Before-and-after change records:
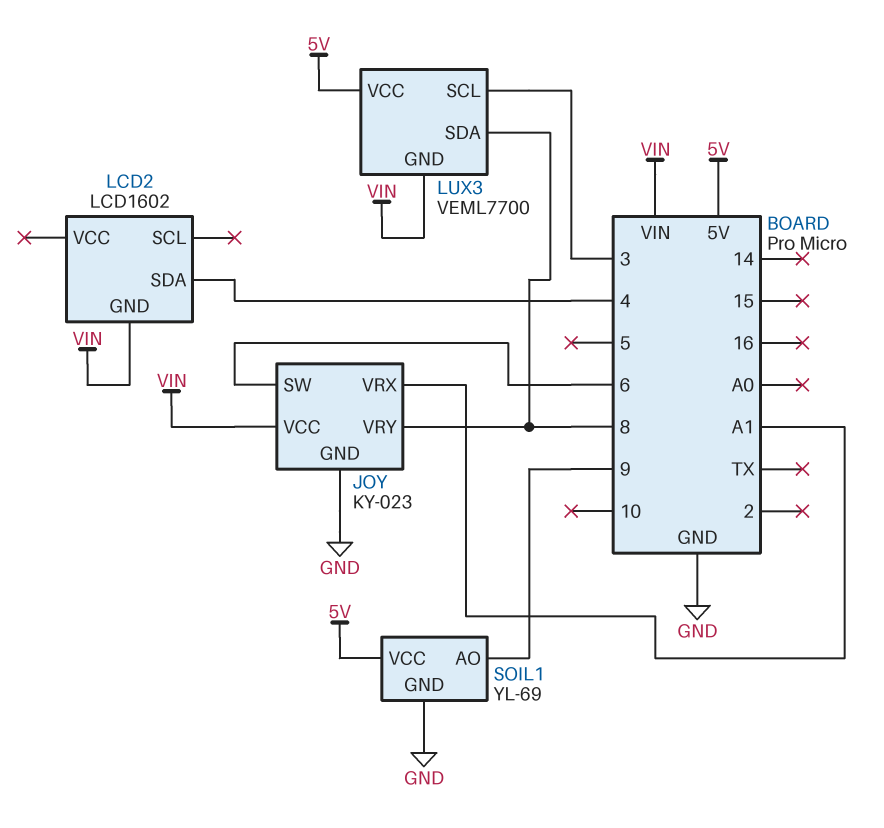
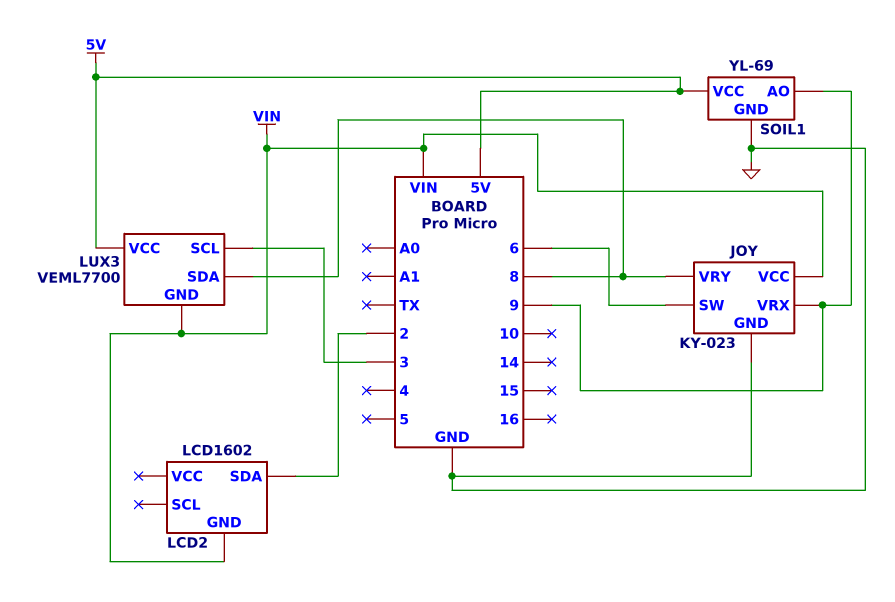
JOY pin VRX: A1 -> 9
LCD2 pin SDA: 4 -> 2

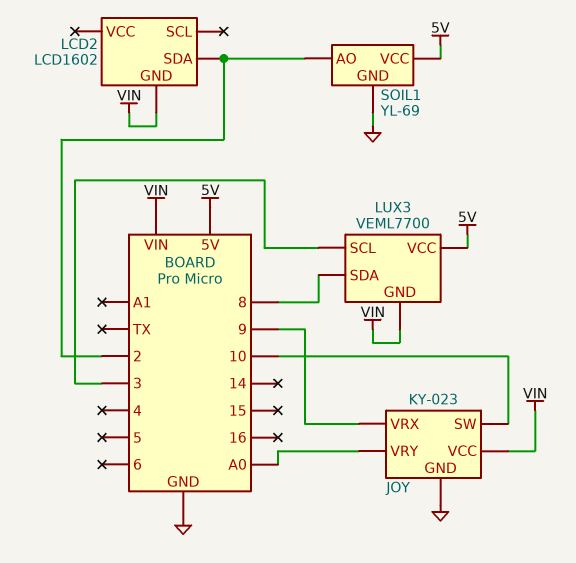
JOY pin SW: 6 -> 10
JOY pin VRY: 8 -> A0
SOIL1 pin AO: 9 -> 2

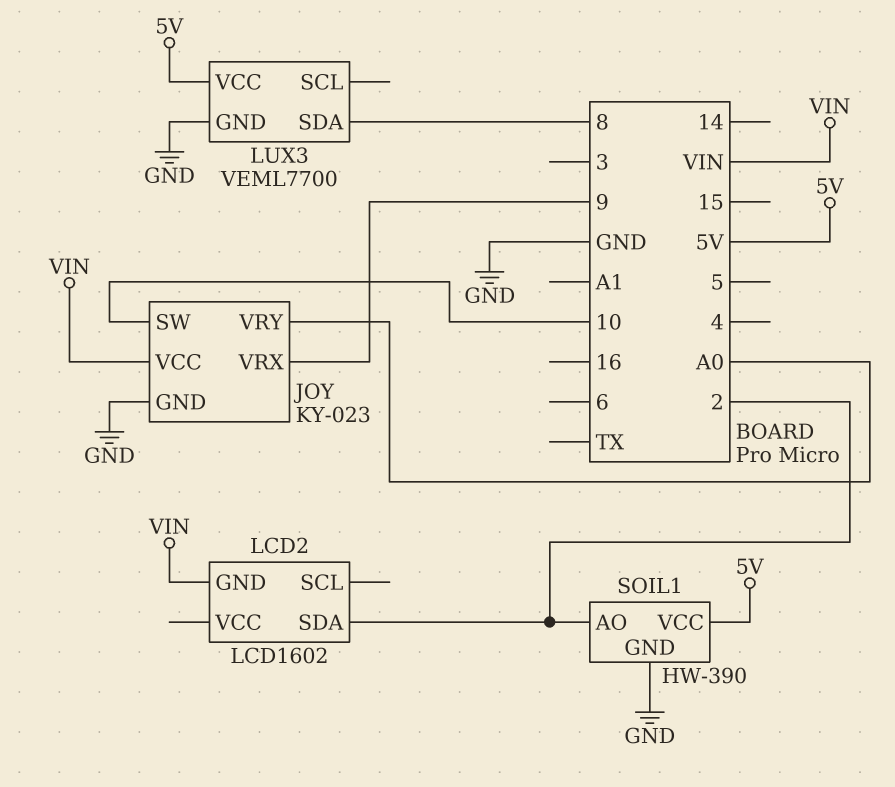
LUX3 pin GND: VIN -> GND
LUX3 pin SCL: 3 -> none
SOIL1: YL-69 -> HW-390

▸ **Task instructions**
Drop the pictures and copy the data exactly.

▸ **Exercise answer**
JOY pin VRX: A1 -> 9
LCD2 pin SDA: 4 -> 2

JOY pin SW: 6 -> 10
JOY pin VRY: 8 -> A0
SOIL1 pin AO: 9 -> 2

LUX3 pin GND: VIN -> GND
LUX3 pin SCL: 3 -> none
SOIL1: YL-69 -> HW-390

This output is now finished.